## Data in this exercise:
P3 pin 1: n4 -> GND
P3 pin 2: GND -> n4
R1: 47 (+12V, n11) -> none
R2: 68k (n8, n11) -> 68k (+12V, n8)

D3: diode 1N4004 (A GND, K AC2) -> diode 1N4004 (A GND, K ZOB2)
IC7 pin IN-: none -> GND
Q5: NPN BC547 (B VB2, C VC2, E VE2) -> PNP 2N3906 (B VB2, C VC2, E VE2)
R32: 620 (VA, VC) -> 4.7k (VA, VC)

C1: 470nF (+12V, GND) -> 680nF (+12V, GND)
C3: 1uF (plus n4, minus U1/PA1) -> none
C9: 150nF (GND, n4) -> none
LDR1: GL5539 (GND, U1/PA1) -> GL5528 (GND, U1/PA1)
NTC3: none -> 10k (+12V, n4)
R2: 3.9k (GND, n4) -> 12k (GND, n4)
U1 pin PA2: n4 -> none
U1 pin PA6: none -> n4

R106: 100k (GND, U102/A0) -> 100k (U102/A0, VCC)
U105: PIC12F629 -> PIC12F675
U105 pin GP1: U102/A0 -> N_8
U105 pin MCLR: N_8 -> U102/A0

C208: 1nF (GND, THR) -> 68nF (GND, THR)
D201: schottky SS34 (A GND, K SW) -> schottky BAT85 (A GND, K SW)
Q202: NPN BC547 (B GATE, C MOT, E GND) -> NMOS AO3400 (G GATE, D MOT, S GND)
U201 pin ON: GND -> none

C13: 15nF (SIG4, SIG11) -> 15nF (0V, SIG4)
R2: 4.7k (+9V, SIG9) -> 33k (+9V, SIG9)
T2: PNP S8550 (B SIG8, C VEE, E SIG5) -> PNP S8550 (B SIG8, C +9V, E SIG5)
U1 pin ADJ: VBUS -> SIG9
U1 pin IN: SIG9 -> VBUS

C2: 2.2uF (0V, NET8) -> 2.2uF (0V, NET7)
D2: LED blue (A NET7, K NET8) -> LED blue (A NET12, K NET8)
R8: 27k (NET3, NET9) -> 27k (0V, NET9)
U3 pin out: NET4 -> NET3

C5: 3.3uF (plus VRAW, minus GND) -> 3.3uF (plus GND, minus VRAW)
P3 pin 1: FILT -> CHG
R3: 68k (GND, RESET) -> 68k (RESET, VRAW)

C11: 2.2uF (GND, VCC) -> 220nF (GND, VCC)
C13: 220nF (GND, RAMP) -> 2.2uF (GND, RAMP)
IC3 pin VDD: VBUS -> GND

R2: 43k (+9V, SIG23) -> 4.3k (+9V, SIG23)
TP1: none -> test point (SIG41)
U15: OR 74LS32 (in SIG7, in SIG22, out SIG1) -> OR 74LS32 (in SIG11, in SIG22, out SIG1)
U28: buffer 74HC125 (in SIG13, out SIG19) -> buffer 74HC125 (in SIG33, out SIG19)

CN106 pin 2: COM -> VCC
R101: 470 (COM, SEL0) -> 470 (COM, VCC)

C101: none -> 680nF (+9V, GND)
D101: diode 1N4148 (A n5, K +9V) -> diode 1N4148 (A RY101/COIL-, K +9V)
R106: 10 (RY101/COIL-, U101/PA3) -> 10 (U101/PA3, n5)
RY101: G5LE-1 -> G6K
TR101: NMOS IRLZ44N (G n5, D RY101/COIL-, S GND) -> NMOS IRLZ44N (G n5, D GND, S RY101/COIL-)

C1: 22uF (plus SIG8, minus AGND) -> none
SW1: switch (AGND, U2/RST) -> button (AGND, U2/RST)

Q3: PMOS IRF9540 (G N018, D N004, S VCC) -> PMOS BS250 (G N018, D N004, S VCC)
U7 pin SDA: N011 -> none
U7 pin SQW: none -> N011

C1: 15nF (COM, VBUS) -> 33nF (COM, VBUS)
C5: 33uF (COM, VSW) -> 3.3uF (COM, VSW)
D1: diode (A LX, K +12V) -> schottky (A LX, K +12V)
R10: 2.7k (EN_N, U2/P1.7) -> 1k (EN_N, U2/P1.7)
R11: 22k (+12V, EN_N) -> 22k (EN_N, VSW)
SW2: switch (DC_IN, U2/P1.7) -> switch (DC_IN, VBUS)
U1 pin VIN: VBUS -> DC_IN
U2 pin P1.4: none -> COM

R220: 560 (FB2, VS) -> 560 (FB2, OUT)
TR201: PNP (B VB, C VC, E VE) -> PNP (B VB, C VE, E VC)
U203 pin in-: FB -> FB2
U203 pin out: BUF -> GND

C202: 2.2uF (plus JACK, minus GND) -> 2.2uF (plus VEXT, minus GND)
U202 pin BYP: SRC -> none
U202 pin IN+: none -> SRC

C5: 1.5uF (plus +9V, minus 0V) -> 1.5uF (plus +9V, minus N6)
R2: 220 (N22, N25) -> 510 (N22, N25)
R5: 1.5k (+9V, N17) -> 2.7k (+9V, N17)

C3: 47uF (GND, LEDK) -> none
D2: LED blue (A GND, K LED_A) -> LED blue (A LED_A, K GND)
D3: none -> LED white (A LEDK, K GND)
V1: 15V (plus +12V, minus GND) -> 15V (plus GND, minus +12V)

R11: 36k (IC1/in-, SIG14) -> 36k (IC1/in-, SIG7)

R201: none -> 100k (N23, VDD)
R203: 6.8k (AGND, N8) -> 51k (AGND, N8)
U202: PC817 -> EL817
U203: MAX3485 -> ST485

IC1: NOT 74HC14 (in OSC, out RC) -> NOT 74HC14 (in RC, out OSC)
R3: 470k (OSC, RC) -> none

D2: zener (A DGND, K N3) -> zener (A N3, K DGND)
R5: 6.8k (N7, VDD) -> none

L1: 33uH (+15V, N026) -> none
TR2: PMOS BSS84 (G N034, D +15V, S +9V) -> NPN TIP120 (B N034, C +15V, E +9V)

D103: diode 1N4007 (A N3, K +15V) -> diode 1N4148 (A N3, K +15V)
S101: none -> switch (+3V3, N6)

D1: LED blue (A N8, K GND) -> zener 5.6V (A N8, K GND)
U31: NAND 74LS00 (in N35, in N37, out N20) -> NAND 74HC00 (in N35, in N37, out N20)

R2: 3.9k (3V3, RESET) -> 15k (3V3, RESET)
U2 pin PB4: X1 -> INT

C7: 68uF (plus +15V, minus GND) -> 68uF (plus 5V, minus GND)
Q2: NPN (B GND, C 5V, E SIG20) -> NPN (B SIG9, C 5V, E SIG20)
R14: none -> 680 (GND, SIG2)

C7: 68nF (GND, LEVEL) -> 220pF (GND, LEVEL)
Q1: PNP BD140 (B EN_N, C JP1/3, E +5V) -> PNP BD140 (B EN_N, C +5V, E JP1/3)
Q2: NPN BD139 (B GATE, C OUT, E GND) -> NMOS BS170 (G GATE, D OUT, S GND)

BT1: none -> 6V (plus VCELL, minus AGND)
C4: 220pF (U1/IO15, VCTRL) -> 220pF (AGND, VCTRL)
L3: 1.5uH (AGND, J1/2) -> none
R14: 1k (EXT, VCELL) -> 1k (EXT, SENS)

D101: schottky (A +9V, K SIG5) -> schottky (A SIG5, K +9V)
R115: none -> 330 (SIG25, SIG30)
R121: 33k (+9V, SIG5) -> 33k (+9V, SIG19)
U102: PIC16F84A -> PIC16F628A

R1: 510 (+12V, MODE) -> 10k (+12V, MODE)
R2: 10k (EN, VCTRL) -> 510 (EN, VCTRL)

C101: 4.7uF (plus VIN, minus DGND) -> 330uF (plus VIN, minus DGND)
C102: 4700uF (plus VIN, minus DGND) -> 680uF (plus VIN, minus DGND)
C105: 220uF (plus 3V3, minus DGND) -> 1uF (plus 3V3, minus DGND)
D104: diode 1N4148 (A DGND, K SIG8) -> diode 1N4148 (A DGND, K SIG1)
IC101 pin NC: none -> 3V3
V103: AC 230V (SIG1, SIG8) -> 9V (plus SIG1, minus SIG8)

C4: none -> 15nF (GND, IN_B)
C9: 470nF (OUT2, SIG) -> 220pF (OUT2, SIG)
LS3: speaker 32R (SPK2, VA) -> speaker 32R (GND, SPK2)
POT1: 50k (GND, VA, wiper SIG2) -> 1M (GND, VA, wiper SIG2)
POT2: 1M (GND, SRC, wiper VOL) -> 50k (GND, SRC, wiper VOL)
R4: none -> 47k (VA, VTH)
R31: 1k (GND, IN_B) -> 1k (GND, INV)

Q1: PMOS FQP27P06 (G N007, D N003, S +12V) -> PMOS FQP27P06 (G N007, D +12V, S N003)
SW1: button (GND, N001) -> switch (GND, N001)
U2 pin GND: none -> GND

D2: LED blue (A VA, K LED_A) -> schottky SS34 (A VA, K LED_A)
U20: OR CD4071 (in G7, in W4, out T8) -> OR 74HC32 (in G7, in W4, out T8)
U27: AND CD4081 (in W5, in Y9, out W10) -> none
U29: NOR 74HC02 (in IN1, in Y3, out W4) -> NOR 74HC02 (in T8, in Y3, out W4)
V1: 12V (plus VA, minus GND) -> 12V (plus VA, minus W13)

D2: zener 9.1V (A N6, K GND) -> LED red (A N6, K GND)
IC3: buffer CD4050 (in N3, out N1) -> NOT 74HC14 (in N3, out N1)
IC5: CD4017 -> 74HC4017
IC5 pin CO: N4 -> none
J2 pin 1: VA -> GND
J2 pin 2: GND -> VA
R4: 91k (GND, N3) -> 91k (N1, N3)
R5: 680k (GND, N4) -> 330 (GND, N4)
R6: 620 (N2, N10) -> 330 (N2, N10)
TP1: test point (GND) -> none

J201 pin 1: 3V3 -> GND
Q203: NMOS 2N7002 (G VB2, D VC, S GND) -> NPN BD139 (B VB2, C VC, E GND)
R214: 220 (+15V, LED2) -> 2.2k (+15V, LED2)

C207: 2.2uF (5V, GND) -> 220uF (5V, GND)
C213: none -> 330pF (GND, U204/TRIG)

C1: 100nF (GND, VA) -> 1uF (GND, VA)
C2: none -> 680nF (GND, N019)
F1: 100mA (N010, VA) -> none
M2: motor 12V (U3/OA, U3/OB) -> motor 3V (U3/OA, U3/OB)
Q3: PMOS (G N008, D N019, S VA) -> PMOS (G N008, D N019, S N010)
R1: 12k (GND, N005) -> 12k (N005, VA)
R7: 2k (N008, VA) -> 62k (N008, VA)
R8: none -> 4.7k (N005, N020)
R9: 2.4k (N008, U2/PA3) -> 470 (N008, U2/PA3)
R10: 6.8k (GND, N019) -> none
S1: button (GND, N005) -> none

## Task statement:
Retype, in the same exact form, the lines of the material above from the line holding "U1 pin ADJ: VBUS -> SIG9" through the line holding "U1 pin VIN: VBUS -> DC_IN".

## Exercise answer:
U1 pin ADJ: VBUS -> SIG9
U1 pin IN: SIG9 -> VBUS

C2: 2.2uF (0V, NET8) -> 2.2uF (0V, NET7)
D2: LED blue (A NET7, K NET8) -> LED blue (A NET12, K NET8)
R8: 27k (NET3, NET9) -> 27k (0V, NET9)
U3 pin out: NET4 -> NET3

C5: 3.3uF (plus VRAW, minus GND) -> 3.3uF (plus GND, minus VRAW)
P3 pin 1: FILT -> CHG
R3: 68k (GND, RESET) -> 68k (RESET, VRAW)

C11: 2.2uF (GND, VCC) -> 220nF (GND, VCC)
C13: 220nF (GND, RAMP) -> 2.2uF (GND, RAMP)
IC3 pin VDD: VBUS -> GND

R2: 43k (+9V, SIG23) -> 4.3k (+9V, SIG23)
TP1: none -> test point (SIG41)
U15: OR 74LS32 (in SIG7, in SIG22, out SIG1) -> OR 74LS32 (in SIG11, in SIG22, out SIG1)
U28: buffer 74HC125 (in SIG13, out SIG19) -> buffer 74HC125 (in SIG33, out SIG19)

CN106 pin 2: COM -> VCC
R101: 470 (COM, SEL0) -> 470 (COM, VCC)

C101: none -> 680nF (+9V, GND)
D101: diode 1N4148 (A n5, K +9V) -> diode 1N4148 (A RY101/COIL-, K +9V)
R106: 10 (RY101/COIL-, U101/PA3) -> 10 (U101/PA3, n5)
RY101: G5LE-1 -> G6K
TR101: NMOS IRLZ44N (G n5, D RY101/COIL-, S GND) -> NMOS IRLZ44N (G n5, D GND, S RY101/COIL-)

C1: 22uF (plus SIG8, minus AGND) -> none
SW1: switch (AGND, U2/RST) -> button (AGND, U2/RST)

Q3: PMOS IRF9540 (G N018, D N004, S VCC) -> PMOS BS250 (G N018, D N004, S VCC)
U7 pin SDA: N011 -> none
U7 pin SQW: none -> N011

C1: 15nF (COM, VBUS) -> 33nF (COM, VBUS)
C5: 33uF (COM, VSW) -> 3.3uF (COM, VSW)
D1: diode (A LX, K +12V) -> schottky (A LX, K +12V)
R10: 2.7k (EN_N, U2/P1.7) -> 1k (EN_N, U2/P1.7)
R11: 22k (+12V, EN_N) -> 22k (EN_N, VSW)
SW2: switch (DC_IN, U2/P1.7) -> switch (DC_IN, VBUS)
U1 pin VIN: VBUS -> DC_IN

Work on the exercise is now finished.